Entries provided: Begin
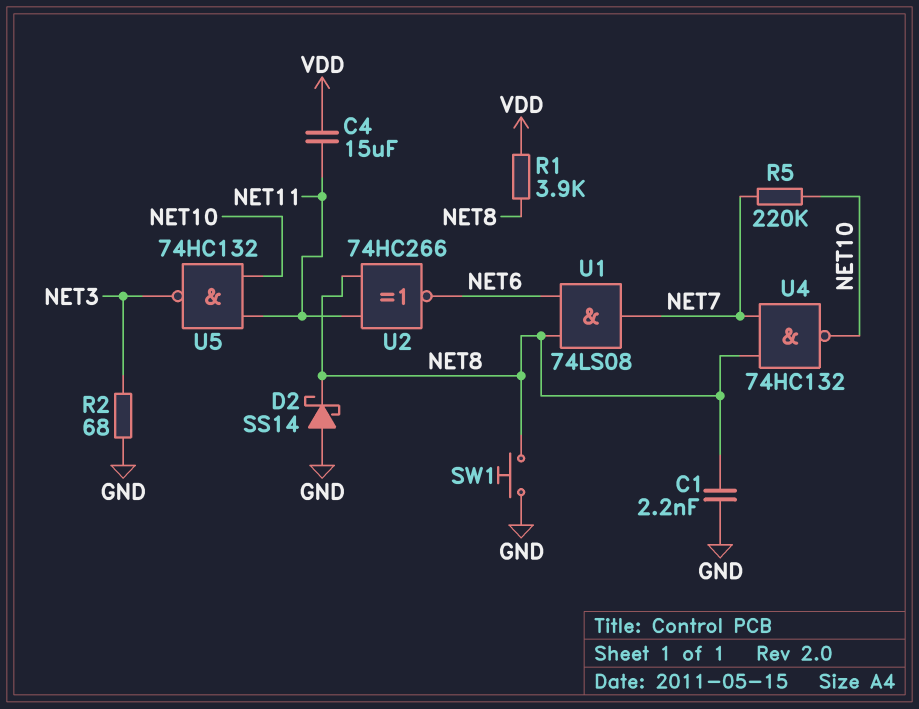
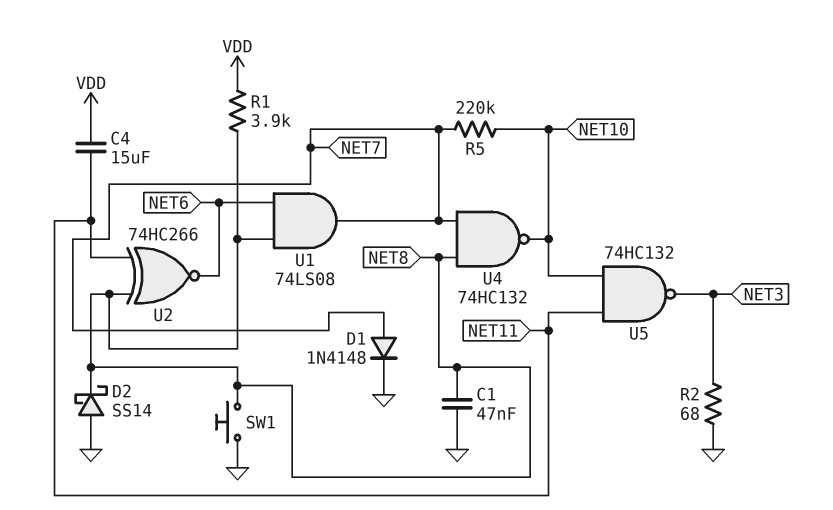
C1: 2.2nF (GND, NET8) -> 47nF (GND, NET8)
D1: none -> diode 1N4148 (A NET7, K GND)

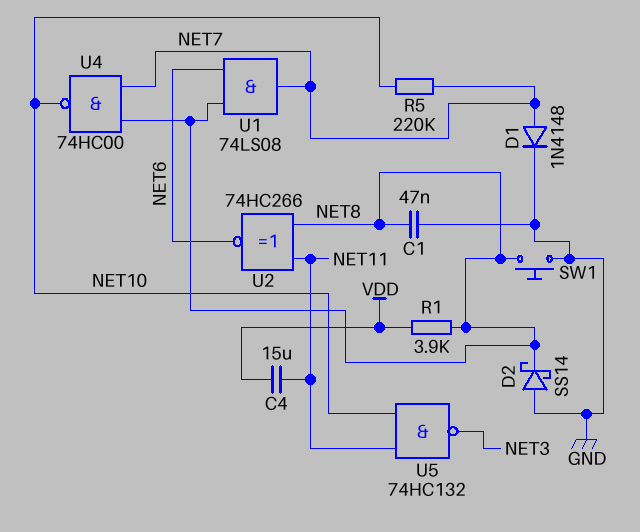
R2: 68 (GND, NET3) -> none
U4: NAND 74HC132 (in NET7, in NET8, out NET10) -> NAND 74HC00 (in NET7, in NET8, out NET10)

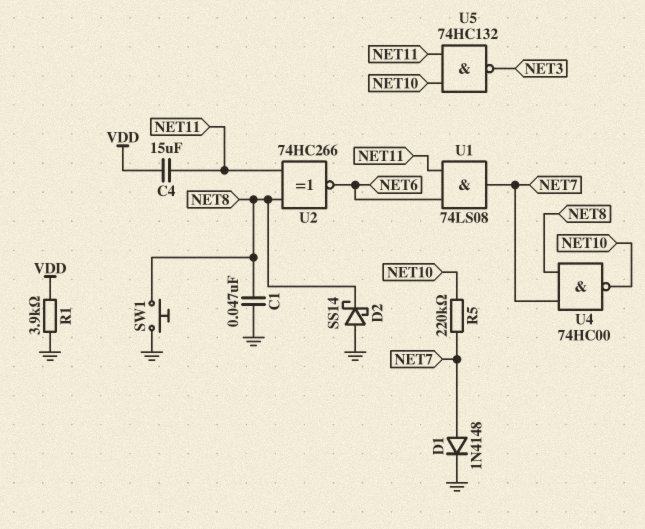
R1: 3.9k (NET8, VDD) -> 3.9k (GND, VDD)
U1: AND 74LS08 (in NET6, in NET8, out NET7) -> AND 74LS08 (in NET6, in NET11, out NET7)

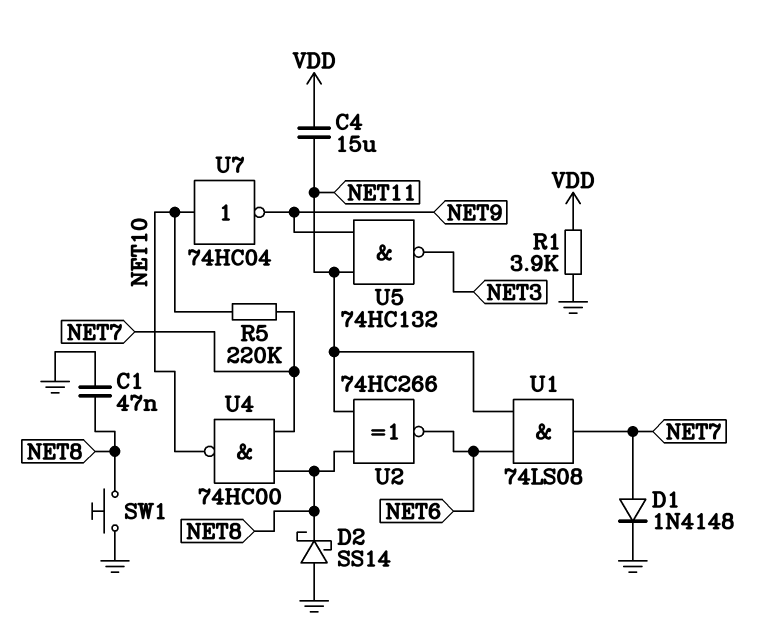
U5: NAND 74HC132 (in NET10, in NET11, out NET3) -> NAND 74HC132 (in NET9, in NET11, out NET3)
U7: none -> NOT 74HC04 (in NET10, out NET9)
Entries provided: End
Exercise goal:
The output is to be the material in full and unaltered, with pictures omitted.

Worked solution:
C1: 2.2nF (GND, NET8) -> 47nF (GND, NET8)
D1: none -> diode 1N4148 (A NET7, K GND)

R2: 68 (GND, NET3) -> none
U4: NAND 74HC132 (in NET7, in NET8, out NET10) -> NAND 74HC00 (in NET7, in NET8, out NET10)

R1: 3.9k (NET8, VDD) -> 3.9k (GND, VDD)
U1: AND 74LS08 (in NET6, in NET8, out NET7) -> AND 74LS08 (in NET6, in NET11, out NET7)

U5: NAND 74HC132 (in NET10, in NET11, out NET3) -> NAND 74HC132 (in NET9, in NET11, out NET3)
U7: none -> NOT 74HC04 (in NET10, out NET9)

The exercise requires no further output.